Exercise requirements:
The reply to the records below should contain exactly the lines from the line with "C203: 82pF (GND, XO) -> 82pF (COM, XO)" through the line with "Y202: none -> 16MHz (XI, XO)", and nothing besides.

--- START ---

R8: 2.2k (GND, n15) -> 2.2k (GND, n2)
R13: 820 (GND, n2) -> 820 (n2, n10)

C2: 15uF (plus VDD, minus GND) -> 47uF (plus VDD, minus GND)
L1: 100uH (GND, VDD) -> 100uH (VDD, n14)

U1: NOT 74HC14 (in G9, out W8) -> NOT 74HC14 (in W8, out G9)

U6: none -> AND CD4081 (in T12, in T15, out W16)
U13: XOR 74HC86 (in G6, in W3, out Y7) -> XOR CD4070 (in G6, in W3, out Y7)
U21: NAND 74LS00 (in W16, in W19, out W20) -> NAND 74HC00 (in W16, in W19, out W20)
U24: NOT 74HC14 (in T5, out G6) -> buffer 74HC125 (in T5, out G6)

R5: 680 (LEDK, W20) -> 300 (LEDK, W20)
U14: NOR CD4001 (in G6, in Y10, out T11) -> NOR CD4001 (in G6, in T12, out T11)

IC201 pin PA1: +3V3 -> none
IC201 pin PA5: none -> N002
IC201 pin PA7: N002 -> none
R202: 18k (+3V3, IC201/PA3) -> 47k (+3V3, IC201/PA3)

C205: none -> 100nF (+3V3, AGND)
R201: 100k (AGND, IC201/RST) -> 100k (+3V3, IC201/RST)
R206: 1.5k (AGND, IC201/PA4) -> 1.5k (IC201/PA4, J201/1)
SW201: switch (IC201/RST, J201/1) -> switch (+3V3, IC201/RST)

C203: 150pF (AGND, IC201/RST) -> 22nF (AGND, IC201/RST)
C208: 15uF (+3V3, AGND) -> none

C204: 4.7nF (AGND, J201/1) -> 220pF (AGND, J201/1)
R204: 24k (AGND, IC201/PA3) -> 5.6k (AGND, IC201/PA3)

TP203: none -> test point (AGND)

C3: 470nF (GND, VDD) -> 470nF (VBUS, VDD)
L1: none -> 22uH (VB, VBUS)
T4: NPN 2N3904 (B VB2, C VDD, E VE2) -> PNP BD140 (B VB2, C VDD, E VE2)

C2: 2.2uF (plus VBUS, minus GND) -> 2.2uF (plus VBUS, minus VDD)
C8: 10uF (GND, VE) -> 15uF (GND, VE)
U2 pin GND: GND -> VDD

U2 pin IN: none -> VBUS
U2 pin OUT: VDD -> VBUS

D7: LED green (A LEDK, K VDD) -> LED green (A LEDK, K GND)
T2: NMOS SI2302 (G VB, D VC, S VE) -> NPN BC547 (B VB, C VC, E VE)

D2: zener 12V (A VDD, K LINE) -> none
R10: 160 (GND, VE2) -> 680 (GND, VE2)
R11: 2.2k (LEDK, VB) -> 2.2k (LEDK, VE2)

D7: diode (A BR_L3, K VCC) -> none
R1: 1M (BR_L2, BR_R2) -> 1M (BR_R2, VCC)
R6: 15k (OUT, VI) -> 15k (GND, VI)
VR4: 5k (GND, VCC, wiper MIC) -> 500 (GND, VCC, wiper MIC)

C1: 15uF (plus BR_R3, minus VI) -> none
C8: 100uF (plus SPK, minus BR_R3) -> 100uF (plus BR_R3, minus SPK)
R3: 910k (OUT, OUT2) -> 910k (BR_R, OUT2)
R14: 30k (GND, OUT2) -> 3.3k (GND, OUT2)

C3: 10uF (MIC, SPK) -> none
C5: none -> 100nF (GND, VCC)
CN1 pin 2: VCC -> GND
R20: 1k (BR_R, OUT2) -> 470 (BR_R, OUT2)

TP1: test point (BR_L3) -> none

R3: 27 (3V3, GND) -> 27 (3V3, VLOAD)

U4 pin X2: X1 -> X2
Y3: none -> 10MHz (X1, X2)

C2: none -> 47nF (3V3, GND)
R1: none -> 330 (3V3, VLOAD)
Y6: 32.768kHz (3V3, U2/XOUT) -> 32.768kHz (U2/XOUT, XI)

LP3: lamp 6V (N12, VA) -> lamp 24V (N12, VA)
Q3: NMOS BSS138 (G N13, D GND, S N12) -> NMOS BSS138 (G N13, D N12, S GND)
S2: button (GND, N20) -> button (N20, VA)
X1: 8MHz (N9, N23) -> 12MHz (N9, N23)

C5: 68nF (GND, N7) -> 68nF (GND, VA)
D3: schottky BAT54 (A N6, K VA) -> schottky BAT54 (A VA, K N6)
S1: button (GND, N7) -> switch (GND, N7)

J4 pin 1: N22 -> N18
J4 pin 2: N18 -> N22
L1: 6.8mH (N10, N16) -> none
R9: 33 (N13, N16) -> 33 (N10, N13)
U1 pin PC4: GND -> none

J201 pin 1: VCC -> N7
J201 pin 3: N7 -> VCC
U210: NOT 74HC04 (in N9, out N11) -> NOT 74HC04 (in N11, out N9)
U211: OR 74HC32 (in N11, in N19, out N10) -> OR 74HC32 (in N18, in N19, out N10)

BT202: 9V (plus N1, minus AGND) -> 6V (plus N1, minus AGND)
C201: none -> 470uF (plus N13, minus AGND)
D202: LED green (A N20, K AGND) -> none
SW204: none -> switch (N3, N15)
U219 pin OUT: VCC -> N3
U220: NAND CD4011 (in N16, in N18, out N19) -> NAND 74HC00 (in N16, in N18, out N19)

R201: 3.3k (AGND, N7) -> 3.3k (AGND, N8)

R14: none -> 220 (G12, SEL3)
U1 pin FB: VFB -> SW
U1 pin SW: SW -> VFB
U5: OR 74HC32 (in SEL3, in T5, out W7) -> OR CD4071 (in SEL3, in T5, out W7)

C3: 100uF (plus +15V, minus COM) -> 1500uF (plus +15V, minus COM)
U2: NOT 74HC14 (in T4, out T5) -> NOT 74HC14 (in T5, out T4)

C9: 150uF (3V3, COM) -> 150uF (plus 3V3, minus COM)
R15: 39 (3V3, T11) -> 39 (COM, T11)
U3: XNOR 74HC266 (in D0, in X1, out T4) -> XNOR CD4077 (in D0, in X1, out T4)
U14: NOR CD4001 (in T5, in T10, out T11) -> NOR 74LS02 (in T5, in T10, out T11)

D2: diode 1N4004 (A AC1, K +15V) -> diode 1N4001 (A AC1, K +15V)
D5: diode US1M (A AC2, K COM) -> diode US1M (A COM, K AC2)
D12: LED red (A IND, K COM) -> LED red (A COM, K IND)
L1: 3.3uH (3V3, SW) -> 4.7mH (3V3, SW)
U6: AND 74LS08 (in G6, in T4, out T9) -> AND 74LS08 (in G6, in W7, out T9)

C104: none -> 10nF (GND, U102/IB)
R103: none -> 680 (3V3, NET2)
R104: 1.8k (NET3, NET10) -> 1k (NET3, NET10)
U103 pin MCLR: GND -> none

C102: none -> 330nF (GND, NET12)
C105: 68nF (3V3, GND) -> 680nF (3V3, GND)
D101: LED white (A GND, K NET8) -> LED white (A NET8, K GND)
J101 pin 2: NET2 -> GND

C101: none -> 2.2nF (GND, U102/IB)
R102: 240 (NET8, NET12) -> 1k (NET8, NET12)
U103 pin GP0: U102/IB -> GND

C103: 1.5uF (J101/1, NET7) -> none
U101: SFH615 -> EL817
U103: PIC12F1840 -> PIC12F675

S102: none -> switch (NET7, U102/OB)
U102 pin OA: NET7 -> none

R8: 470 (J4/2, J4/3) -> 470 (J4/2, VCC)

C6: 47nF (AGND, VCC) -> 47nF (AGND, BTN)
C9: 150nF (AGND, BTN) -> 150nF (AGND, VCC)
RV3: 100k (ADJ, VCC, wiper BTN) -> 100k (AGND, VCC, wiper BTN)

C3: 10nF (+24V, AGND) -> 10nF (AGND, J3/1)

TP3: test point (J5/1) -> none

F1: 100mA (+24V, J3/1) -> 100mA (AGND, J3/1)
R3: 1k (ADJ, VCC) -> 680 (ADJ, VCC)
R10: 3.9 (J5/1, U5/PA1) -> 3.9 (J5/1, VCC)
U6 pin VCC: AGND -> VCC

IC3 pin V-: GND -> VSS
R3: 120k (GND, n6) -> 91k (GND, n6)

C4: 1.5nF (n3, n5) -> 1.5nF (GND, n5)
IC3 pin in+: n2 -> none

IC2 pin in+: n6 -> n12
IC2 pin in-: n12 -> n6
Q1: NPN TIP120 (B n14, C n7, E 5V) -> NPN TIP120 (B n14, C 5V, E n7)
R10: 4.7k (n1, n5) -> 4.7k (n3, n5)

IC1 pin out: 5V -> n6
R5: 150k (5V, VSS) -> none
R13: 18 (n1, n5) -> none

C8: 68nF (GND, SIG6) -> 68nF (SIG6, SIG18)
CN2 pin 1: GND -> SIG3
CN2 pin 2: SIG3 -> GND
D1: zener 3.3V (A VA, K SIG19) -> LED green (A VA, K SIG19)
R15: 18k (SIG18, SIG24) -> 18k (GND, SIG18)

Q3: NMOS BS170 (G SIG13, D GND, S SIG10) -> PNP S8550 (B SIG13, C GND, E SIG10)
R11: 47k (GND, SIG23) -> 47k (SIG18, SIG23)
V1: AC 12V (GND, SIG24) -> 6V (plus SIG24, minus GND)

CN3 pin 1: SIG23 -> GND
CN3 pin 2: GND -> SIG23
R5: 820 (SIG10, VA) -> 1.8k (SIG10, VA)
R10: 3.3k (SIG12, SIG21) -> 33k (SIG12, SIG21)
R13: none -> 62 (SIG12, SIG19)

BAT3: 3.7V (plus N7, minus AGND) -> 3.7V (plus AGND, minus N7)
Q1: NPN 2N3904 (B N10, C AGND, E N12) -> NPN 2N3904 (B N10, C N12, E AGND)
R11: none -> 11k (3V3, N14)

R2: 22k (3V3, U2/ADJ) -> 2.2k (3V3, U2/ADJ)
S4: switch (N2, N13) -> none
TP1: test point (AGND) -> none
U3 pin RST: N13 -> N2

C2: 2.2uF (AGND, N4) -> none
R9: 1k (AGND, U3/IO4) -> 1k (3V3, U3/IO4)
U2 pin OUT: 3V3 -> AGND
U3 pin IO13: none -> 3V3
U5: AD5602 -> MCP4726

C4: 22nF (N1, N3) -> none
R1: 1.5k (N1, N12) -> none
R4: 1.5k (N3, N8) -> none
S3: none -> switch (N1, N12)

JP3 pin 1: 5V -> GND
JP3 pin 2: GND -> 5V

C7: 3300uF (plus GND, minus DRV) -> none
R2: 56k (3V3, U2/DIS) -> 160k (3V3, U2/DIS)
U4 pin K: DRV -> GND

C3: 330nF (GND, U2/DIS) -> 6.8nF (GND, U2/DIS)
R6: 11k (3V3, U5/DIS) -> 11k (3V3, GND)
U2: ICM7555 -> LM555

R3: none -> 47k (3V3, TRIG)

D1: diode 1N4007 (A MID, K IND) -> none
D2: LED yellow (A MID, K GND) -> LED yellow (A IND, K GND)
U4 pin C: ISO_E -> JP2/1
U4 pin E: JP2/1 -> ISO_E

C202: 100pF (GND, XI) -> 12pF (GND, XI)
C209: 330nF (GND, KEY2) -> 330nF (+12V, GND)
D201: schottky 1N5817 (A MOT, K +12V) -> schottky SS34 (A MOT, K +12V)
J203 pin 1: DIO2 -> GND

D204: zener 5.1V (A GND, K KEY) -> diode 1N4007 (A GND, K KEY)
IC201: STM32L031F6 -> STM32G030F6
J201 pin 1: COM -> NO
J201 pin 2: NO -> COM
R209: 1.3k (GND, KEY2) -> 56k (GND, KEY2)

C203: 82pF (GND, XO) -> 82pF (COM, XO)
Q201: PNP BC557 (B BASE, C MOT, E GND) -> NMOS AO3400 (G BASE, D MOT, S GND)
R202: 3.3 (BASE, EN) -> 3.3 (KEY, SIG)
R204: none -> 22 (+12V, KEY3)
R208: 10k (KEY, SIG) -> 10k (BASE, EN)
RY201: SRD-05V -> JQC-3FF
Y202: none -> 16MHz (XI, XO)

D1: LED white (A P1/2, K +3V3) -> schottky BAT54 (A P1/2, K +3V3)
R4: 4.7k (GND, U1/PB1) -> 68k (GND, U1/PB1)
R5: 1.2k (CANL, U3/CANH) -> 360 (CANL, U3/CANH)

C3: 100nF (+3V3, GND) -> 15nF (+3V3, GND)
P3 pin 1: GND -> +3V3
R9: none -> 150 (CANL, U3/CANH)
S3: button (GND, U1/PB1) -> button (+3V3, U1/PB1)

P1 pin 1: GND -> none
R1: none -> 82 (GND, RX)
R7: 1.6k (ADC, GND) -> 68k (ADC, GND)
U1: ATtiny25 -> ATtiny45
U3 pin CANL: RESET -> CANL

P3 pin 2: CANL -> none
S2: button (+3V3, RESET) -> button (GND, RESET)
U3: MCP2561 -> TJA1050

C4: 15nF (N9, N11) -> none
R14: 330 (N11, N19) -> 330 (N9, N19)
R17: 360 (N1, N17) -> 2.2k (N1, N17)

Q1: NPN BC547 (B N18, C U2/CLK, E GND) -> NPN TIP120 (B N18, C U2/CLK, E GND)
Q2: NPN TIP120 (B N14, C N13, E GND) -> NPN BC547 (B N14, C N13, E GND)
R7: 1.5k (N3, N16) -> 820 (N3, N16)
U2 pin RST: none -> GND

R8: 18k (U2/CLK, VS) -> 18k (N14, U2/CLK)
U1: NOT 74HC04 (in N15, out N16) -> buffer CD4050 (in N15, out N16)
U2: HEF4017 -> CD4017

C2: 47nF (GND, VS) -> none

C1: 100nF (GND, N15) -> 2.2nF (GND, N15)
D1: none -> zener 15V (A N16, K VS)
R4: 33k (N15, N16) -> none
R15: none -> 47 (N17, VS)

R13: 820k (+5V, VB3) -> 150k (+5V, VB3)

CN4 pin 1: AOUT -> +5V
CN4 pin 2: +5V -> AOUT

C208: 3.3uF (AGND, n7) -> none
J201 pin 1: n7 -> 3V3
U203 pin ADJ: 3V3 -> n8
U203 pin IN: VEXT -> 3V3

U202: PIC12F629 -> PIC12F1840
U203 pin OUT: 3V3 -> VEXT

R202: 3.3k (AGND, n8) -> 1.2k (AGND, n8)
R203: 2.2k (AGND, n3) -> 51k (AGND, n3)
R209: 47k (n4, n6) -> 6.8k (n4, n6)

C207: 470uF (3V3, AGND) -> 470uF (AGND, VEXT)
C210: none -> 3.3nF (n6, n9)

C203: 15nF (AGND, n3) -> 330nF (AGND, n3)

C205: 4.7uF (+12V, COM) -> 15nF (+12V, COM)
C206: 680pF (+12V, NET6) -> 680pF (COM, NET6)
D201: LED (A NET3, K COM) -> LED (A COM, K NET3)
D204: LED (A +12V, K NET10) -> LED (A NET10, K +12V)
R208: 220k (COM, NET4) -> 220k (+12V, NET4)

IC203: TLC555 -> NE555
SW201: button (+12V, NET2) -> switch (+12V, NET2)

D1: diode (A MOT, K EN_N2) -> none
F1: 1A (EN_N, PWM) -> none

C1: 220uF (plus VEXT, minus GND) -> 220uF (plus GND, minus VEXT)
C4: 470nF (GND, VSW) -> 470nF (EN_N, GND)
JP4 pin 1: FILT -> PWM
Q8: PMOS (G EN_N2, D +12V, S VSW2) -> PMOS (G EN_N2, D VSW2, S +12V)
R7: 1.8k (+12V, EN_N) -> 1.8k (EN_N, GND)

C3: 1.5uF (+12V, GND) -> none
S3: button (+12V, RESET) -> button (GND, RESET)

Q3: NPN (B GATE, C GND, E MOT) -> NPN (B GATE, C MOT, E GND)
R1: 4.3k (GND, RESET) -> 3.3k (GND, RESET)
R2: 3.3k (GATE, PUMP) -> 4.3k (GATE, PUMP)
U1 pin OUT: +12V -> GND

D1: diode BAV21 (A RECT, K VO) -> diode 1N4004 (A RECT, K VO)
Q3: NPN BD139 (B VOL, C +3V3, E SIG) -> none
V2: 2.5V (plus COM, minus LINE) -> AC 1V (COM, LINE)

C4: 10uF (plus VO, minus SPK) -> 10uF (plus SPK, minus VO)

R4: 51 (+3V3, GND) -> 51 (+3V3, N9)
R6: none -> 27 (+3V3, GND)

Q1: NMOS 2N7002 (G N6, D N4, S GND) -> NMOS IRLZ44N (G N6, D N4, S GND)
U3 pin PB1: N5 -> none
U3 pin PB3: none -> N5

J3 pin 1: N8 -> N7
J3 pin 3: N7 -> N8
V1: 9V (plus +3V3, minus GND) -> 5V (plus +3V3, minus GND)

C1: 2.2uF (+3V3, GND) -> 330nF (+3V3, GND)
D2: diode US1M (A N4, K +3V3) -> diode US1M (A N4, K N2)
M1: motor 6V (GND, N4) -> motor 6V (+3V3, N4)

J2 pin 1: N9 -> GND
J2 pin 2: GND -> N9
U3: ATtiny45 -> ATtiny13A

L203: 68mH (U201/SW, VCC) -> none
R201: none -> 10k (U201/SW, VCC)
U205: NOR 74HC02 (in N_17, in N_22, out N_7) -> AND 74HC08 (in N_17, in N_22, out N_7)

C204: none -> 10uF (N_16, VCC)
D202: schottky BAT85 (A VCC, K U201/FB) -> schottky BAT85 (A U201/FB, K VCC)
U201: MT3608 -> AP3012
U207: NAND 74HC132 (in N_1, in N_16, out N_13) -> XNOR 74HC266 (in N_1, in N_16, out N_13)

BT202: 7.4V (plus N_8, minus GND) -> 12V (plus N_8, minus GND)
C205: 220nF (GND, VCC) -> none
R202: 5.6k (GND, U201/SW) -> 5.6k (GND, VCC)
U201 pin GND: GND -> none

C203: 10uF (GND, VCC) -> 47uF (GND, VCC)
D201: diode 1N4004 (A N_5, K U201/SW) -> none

--- END ---

Output:
C203: 82pF (GND, XO) -> 82pF (COM, XO)
Q201: PNP BC557 (B BASE, C MOT, E GND) -> NMOS AO3400 (G BASE, D MOT, S GND)
R202: 3.3 (BASE, EN) -> 3.3 (KEY, SIG)
R204: none -> 22 (+12V, KEY3)
R208: 10k (KEY, SIG) -> 10k (BASE, EN)
RY201: SRD-05V -> JQC-3FF
Y202: none -> 16MHz (XI, XO)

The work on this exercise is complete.